• [ABOUT THIS EXERCISE]: In your copy, leave out all pictures and reproduce every entry exactly.

• [DATASET]:
---

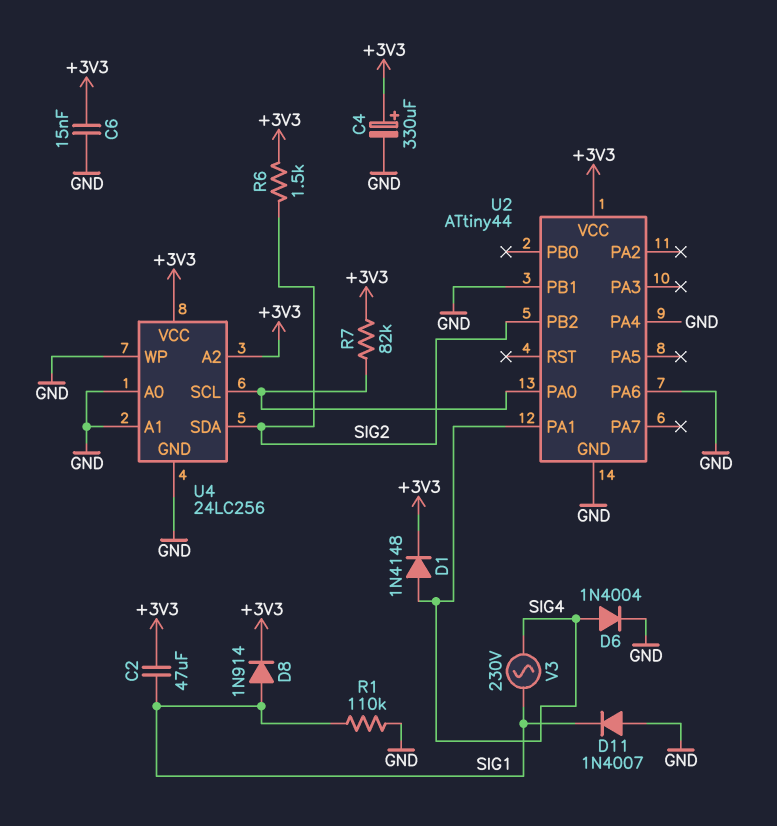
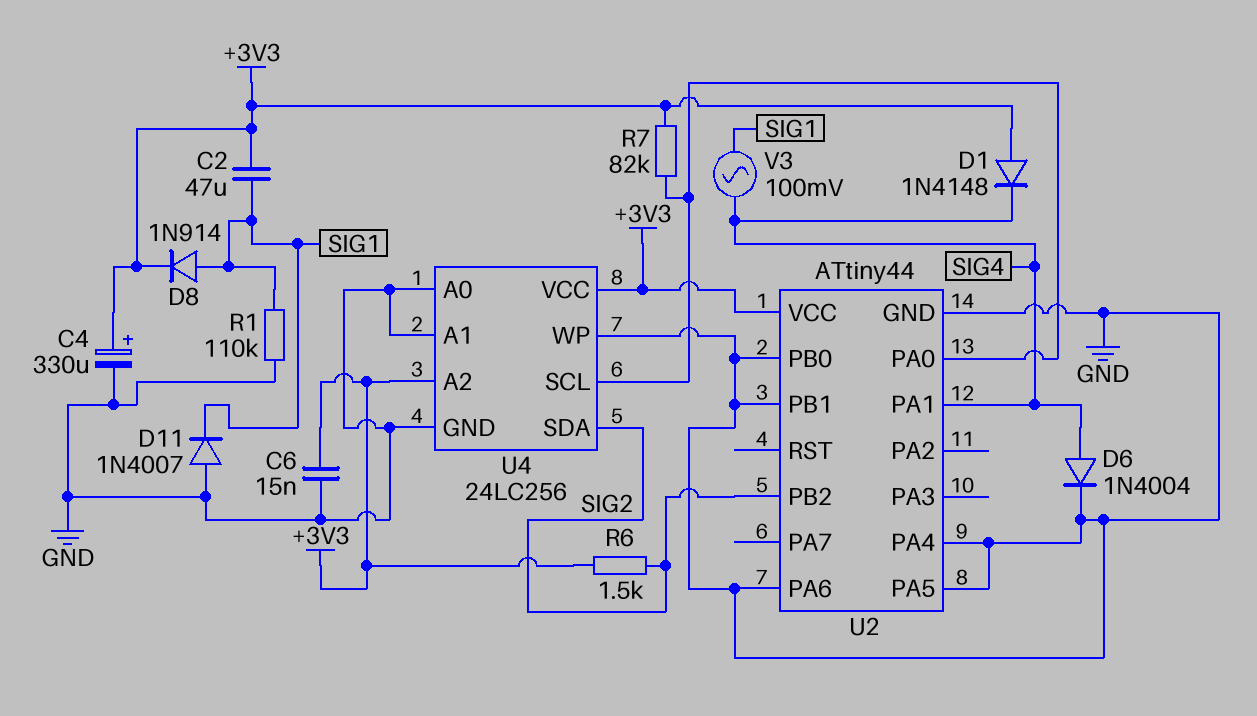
D1: diode 1N4148 (A SIG4, K +3V3) -> diode 1N4148 (A +3V3, K SIG4)
U2 pin PA5: none -> GND
U2 pin PB0: none -> GND
V3: AC 230V (SIG1, SIG4) -> AC 100mV (SIG1, SIG4)

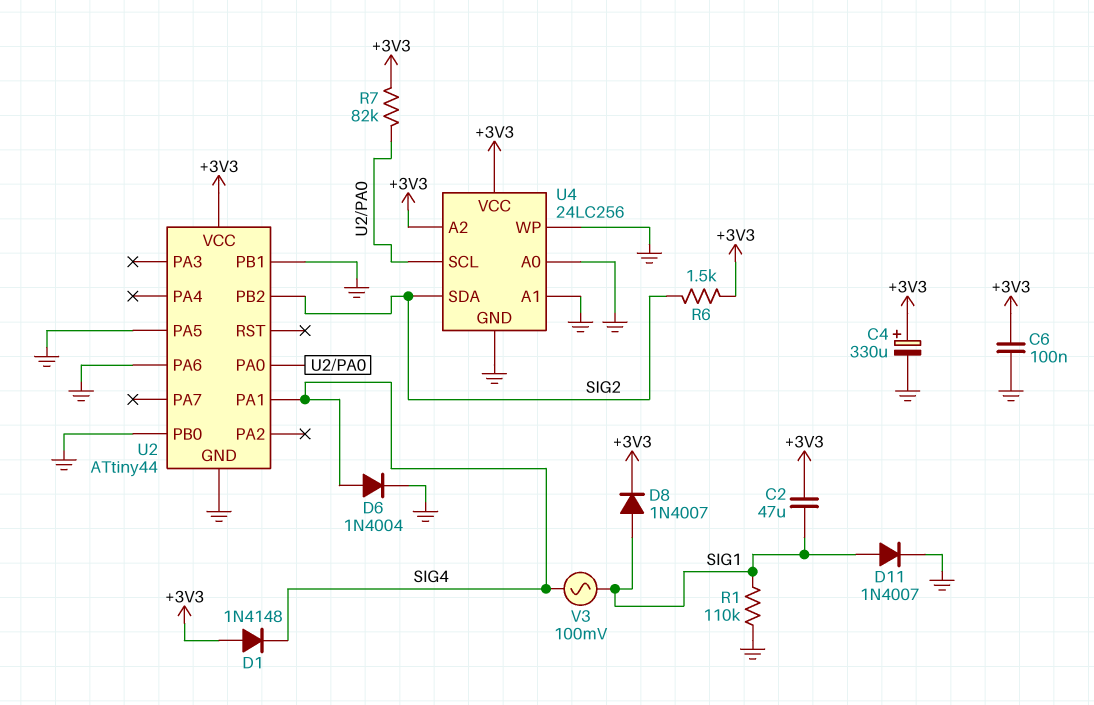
C6: 15nF (+3V3, GND) -> 100nF (+3V3, GND)
D8: diode 1N914 (A SIG1, K +3V3) -> diode 1N4007 (A SIG1, K +3V3)
D11: diode 1N4007 (A GND, K SIG1) -> diode 1N4007 (A SIG1, K GND)
U2 pin PA4: GND -> none

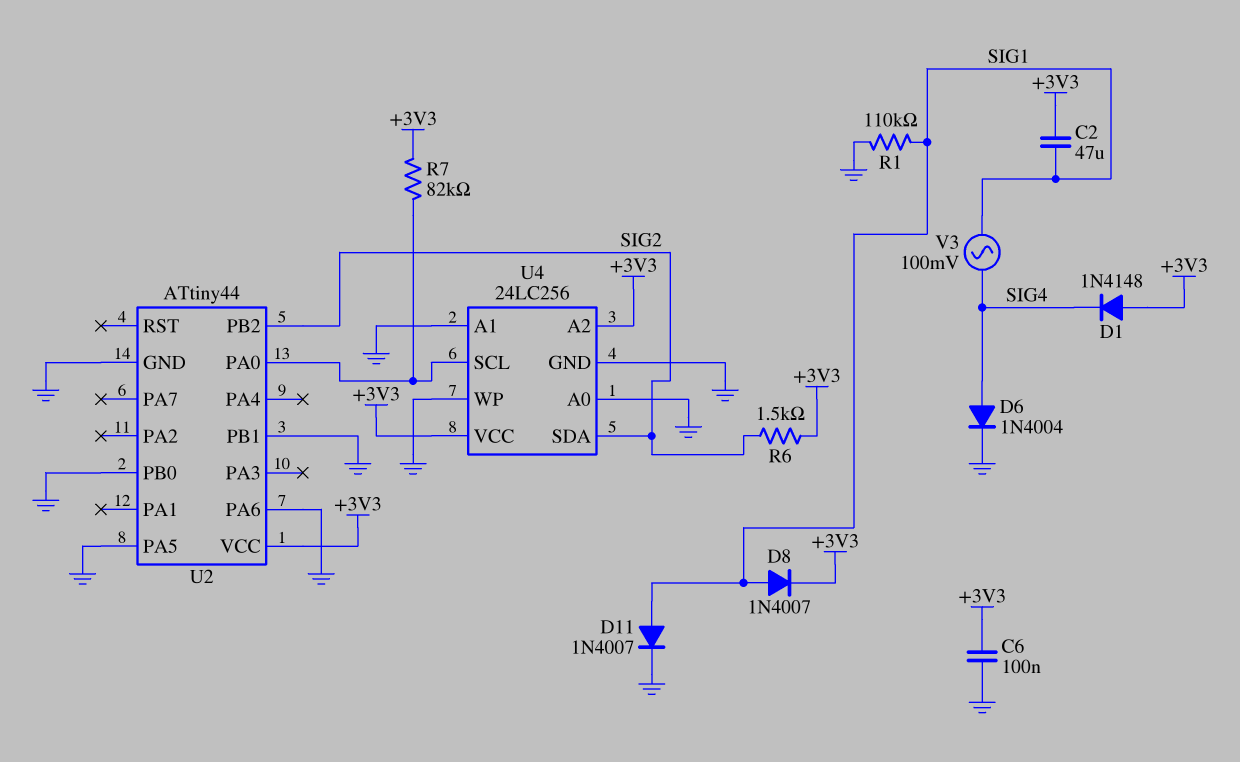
C4: 330uF (plus +3V3, minus GND) -> none
U2 pin PA1: SIG4 -> none

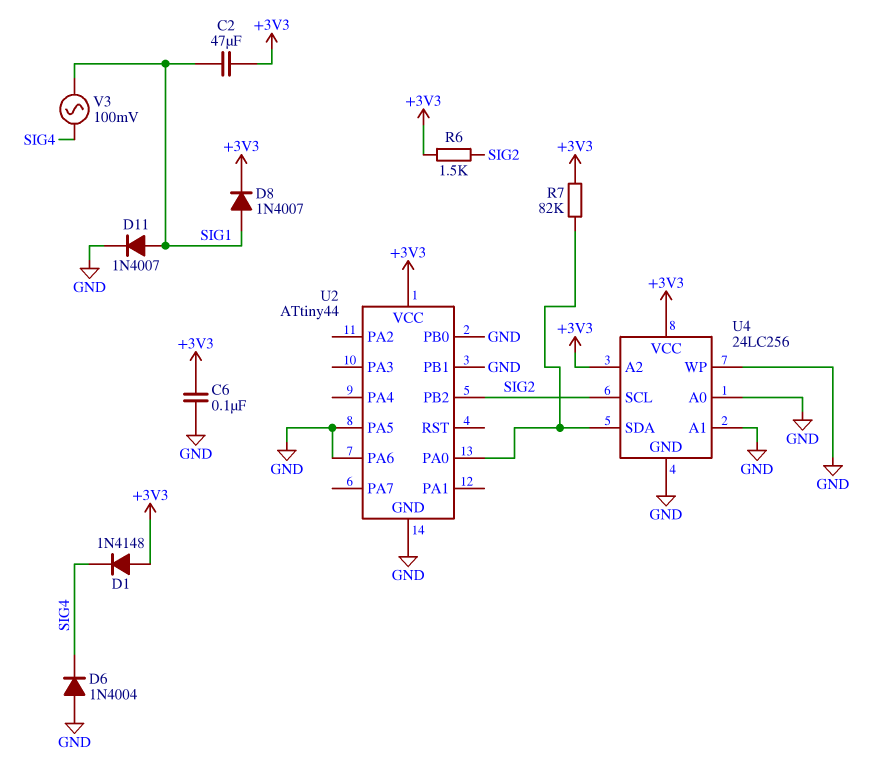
D6: diode 1N4004 (A SIG4, K GND) -> diode 1N4004 (A GND, K SIG4)
R1: 110k (GND, SIG1) -> none
U4 pin SCL: U2/PA0 -> SIG2
U4 pin SDA: SIG2 -> U2/PA0

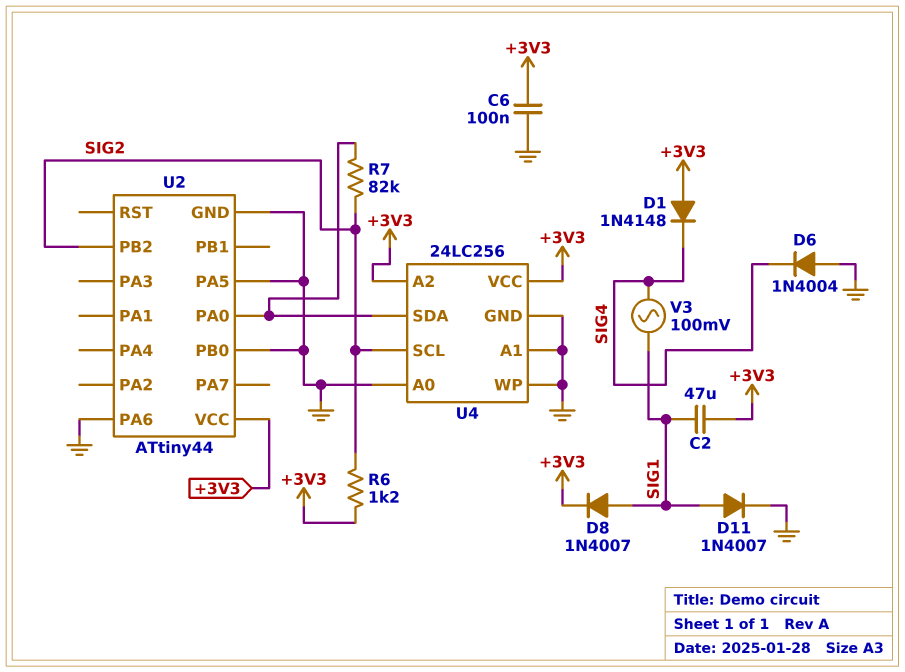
R6: 1.5k (+3V3, SIG2) -> 1.2k (+3V3, SIG2)
R7: 82k (+3V3, U2/PA0) -> 82k (SIG2, U2/PA0)
U2 pin PB1: GND -> none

---

• [SOLUTION TO THE EXERCISE]:
D1: diode 1N4148 (A SIG4, K +3V3) -> diode 1N4148 (A +3V3, K SIG4)
U2 pin PA5: none -> GND
U2 pin PB0: none -> GND
V3: AC 230V (SIG1, SIG4) -> AC 100mV (SIG1, SIG4)

C6: 15nF (+3V3, GND) -> 100nF (+3V3, GND)
D8: diode 1N914 (A SIG1, K +3V3) -> diode 1N4007 (A SIG1, K +3V3)
D11: diode 1N4007 (A GND, K SIG1) -> diode 1N4007 (A SIG1, K GND)
U2 pin PA4: GND -> none

C4: 330uF (plus +3V3, minus GND) -> none
U2 pin PA1: SIG4 -> none

D6: diode 1N4004 (A SIG4, K GND) -> diode 1N4004 (A GND, K SIG4)
R1: 110k (GND, SIG1) -> none
U4 pin SCL: U2/PA0 -> SIG2
U4 pin SDA: SIG2 -> U2/PA0

R6: 1.5k (+3V3, SIG2) -> 1.2k (+3V3, SIG2)
R7: 82k (+3V3, U2/PA0) -> 82k (SIG2, U2/PA0)
U2 pin PB1: GND -> none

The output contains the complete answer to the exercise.